-- Dataset entries follows --

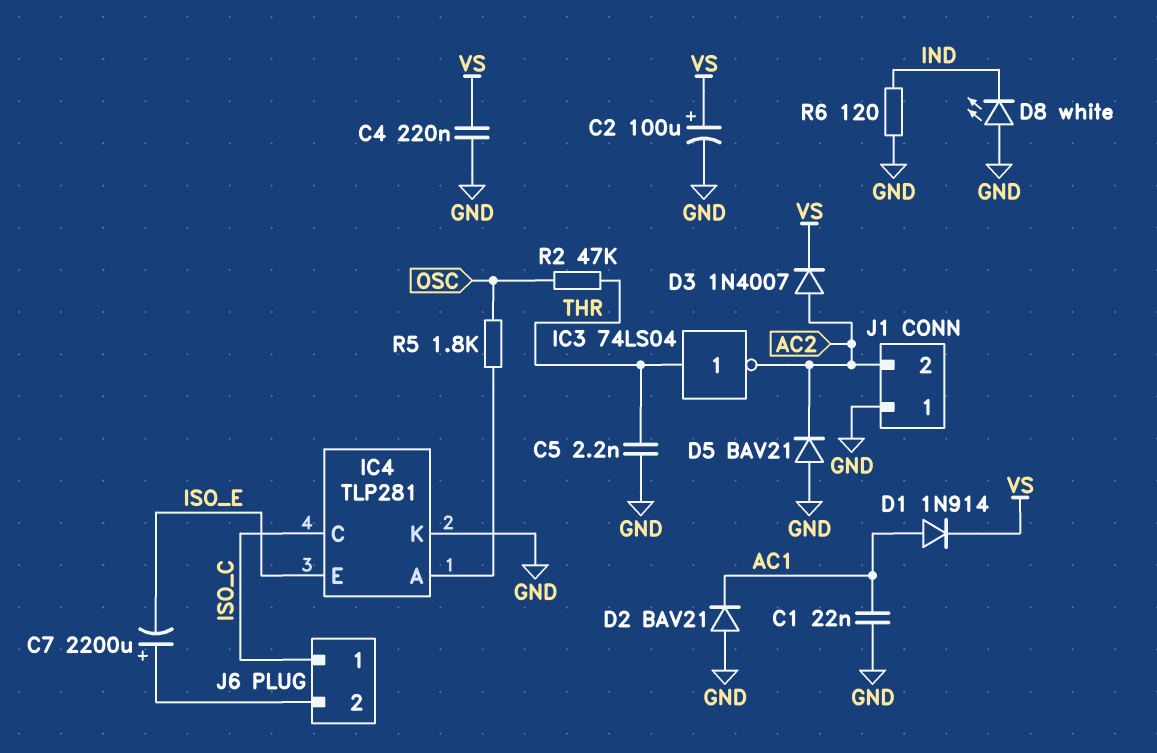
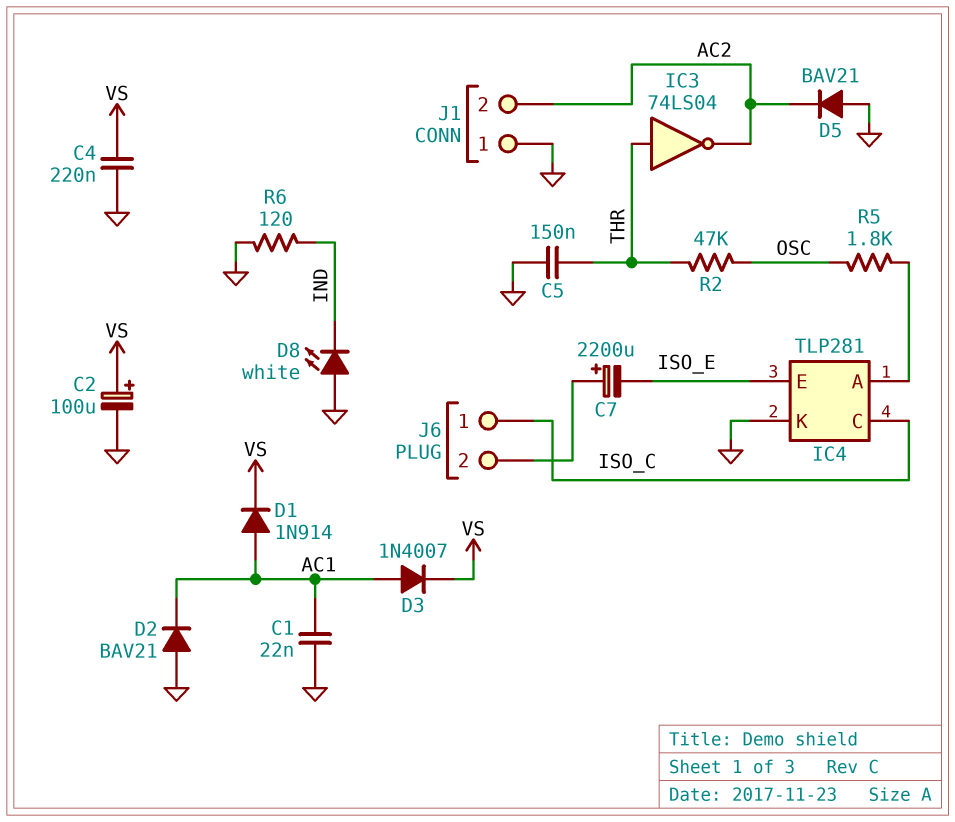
C5: 2.2nF (GND, THR) -> 150nF (GND, THR)
D3: diode 1N4007 (A AC2, K VS) -> diode 1N4007 (A AC1, K VS)

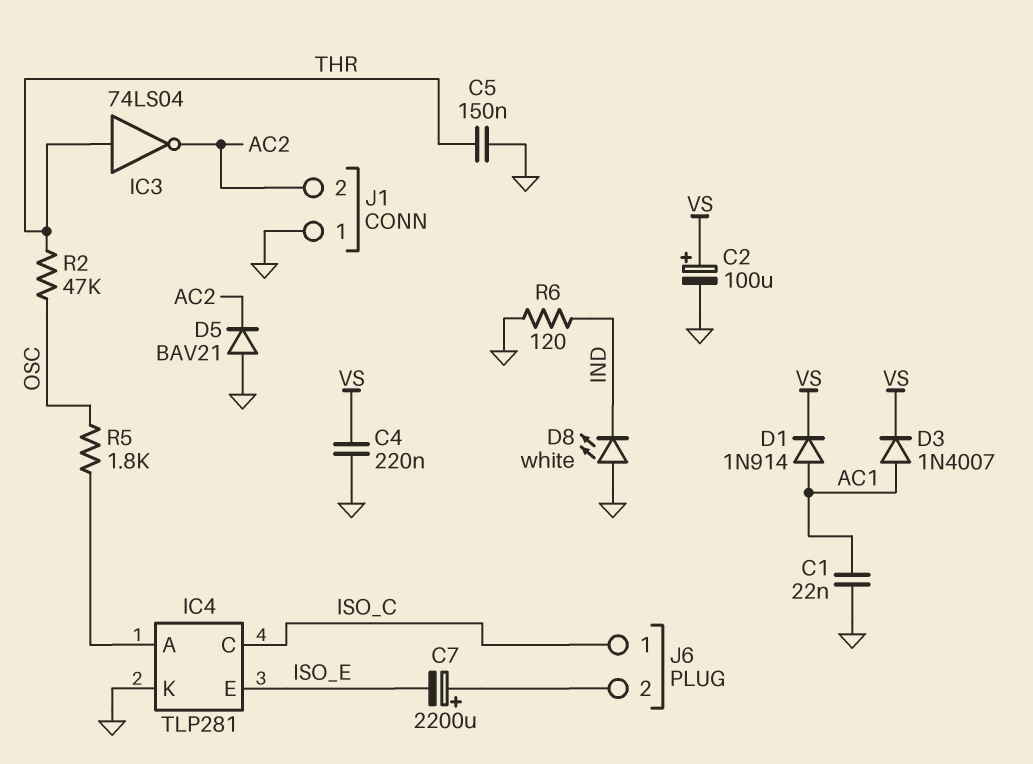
D2: diode BAV21 (A GND, K AC1) -> none

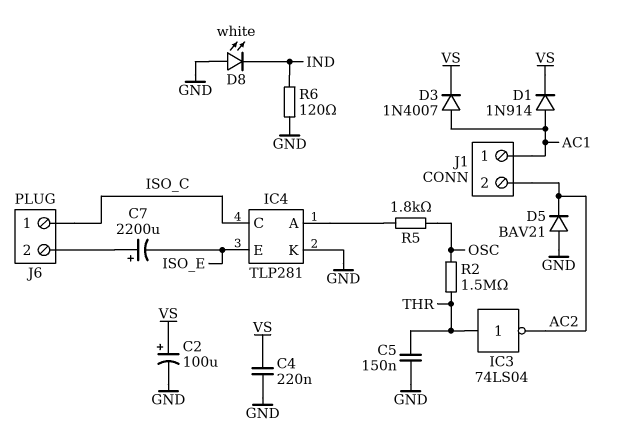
C1: 22nF (AC1, GND) -> none
J1 pin 1: GND -> AC1
R2: 47k (OSC, THR) -> 1.5M (OSC, THR)

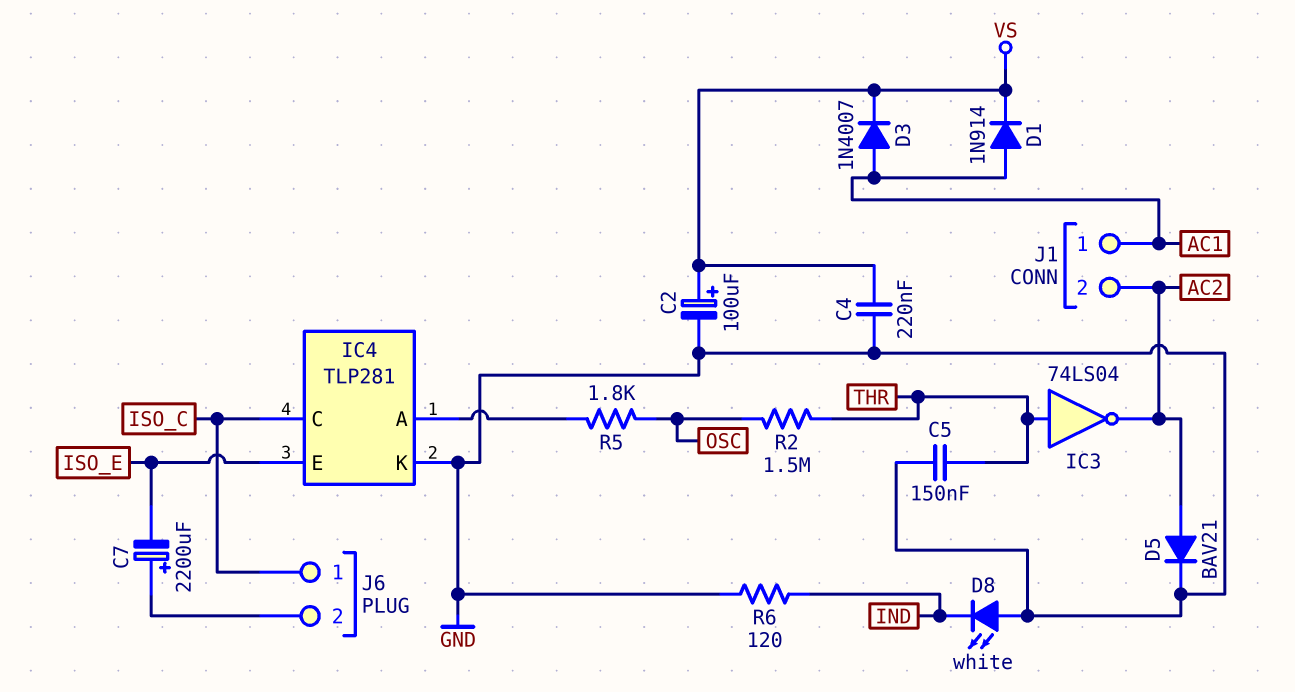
D5: diode BAV21 (A GND, K AC2) -> diode BAV21 (A AC2, K GND)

-- Dataset entries concluded --

Exercise instructions: Images must not appear in the copy; reproduce everything else in the records verbatim.

Result of this exercise:
C5: 2.2nF (GND, THR) -> 150nF (GND, THR)
D3: diode 1N4007 (A AC2, K VS) -> diode 1N4007 (A AC1, K VS)

D2: diode BAV21 (A GND, K AC1) -> none

C1: 22nF (AC1, GND) -> none
J1 pin 1: GND -> AC1
R2: 47k (OSC, THR) -> 1.5M (OSC, THR)

D5: diode BAV21 (A GND, K AC2) -> diode BAV21 (A AC2, K GND)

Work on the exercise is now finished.